Give back the lines below exactly, but do not include any pictures.

Available data
= Beginning of Section =

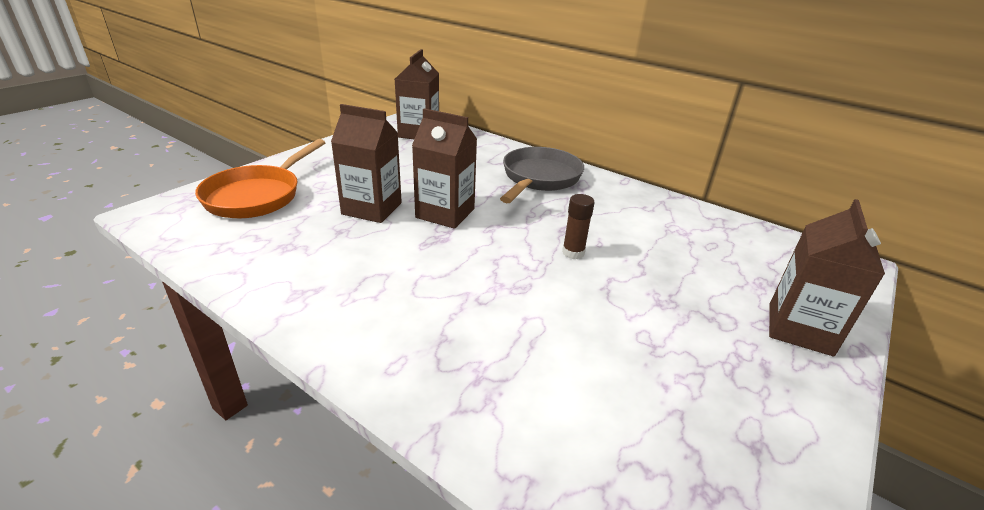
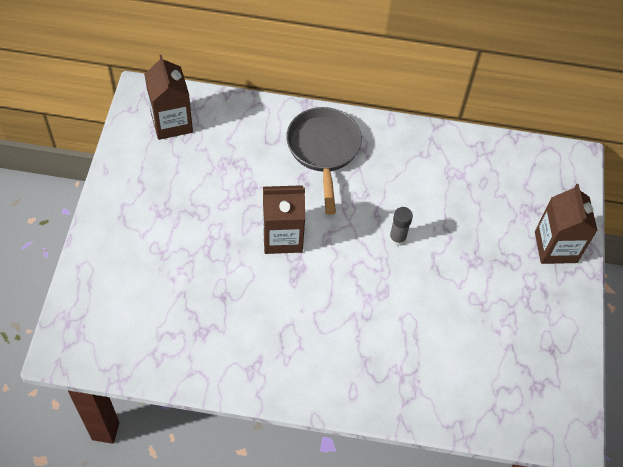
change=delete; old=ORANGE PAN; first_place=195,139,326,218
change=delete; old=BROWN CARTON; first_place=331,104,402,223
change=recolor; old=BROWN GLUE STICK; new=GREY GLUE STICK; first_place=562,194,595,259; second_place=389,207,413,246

= End of Section =

Output of the task
change=delete; old=ORANGE PAN; first_place=195,139,326,218
change=delete; old=BROWN CARTON; first_place=331,104,402,223
change=recolor; old=BROWN GLUE STICK; new=GREY GLUE STICK; first_place=562,194,595,259; second_place=389,207,413,246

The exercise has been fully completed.